**Task description**: Print, exactly and completely, every entry in the data.
--
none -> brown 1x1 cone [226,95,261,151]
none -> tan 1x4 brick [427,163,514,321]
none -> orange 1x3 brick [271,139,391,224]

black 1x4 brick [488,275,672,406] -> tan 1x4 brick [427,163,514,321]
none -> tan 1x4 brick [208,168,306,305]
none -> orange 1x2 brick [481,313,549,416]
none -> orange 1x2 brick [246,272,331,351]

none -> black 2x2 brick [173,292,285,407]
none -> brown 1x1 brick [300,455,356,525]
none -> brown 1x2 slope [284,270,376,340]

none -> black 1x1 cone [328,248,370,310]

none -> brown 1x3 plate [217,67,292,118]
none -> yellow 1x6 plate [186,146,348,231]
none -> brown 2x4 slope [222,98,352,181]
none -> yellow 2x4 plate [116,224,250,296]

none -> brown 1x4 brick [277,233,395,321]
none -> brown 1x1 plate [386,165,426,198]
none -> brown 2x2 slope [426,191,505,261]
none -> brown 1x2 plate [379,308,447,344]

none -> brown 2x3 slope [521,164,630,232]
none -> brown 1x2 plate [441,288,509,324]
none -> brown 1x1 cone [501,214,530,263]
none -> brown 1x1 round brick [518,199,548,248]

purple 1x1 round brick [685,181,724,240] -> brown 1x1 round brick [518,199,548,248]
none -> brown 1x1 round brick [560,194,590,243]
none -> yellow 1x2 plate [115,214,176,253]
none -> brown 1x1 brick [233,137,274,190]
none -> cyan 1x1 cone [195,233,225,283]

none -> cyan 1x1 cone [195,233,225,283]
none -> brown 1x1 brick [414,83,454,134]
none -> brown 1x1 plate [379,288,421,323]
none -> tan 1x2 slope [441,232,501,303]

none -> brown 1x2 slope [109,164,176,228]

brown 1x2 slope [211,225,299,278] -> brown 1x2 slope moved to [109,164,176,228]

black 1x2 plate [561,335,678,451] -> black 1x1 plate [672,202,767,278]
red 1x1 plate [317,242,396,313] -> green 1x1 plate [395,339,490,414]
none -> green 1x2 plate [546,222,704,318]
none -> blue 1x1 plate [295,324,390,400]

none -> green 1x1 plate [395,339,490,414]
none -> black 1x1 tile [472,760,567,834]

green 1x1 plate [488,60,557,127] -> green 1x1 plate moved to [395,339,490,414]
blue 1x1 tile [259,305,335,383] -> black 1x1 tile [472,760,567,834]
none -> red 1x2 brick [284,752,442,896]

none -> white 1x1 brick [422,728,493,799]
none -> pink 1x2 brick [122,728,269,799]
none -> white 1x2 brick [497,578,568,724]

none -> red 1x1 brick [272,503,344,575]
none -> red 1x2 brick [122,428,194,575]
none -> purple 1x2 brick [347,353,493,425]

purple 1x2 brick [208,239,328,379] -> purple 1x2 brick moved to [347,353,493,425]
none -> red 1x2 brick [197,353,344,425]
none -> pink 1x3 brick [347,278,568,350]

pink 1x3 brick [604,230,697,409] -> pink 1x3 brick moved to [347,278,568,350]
--
**Answer section**:
none -> brown 1x1 cone [226,95,261,151]
none -> tan 1x4 brick [427,163,514,321]
none -> orange 1x3 brick [271,139,391,224]

black 1x4 brick [488,275,672,406] -> tan 1x4 brick [427,163,514,321]
none -> tan 1x4 brick [208,168,306,305]
none -> orange 1x2 brick [481,313,549,416]
none -> orange 1x2 brick [246,272,331,351]

none -> black 2x2 brick [173,292,285,407]
none -> brown 1x1 brick [300,455,356,525]
none -> brown 1x2 slope [284,270,376,340]

none -> black 1x1 cone [328,248,370,310]

none -> brown 1x3 plate [217,67,292,118]
none -> yellow 1x6 plate [186,146,348,231]
none -> brown 2x4 slope [222,98,352,181]
none -> yellow 2x4 plate [116,224,250,296]

none -> brown 1x4 brick [277,233,395,321]
none -> brown 1x1 plate [386,165,426,198]
none -> brown 2x2 slope [426,191,505,261]
none -> brown 1x2 plate [379,308,447,344]

none -> brown 2x3 slope [521,164,630,232]
none -> brown 1x2 plate [441,288,509,324]
none -> brown 1x1 cone [501,214,530,263]
none -> brown 1x1 round brick [518,199,548,248]

purple 1x1 round brick [685,181,724,240] -> brown 1x1 round brick [518,199,548,248]
none -> brown 1x1 round brick [560,194,590,243]
none -> yellow 1x2 plate [115,214,176,253]
none -> brown 1x1 brick [233,137,274,190]
none -> cyan 1x1 cone [195,233,225,283]

none -> cyan 1x1 cone [195,233,225,283]
none -> brown 1x1 brick [414,83,454,134]
none -> brown 1x1 plate [379,288,421,323]
none -> tan 1x2 slope [441,232,501,303]

none -> brown 1x2 slope [109,164,176,228]

brown 1x2 slope [211,225,299,278] -> brown 1x2 slope moved to [109,164,176,228]

black 1x2 plate [561,335,678,451] -> black 1x1 plate [672,202,767,278]
red 1x1 plate [317,242,396,313] -> green 1x1 plate [395,339,490,414]
none -> green 1x2 plate [546,222,704,318]
none -> blue 1x1 plate [295,324,390,400]

none -> green 1x1 plate [395,339,490,414]
none -> black 1x1 tile [472,760,567,834]

green 1x1 plate [488,60,557,127] -> green 1x1 plate moved to [395,339,490,414]
blue 1x1 tile [259,305,335,383] -> black 1x1 tile [472,760,567,834]
none -> red 1x2 brick [284,752,442,896]

none -> white 1x1 brick [422,728,493,799]
none -> pink 1x2 brick [122,728,269,799]
none -> white 1x2 brick [497,578,568,724]

none -> red 1x1 brick [272,503,344,575]
none -> red 1x2 brick [122,428,194,575]
none -> purple 1x2 brick [347,353,493,425]

purple 1x2 brick [208,239,328,379] -> purple 1x2 brick moved to [347,353,493,425]
none -> red 1x2 brick [197,353,344,425]
none -> pink 1x3 brick [347,278,568,350]

pink 1x3 brick [604,230,697,409] -> pink 1x3 brick moved to [347,278,568,350]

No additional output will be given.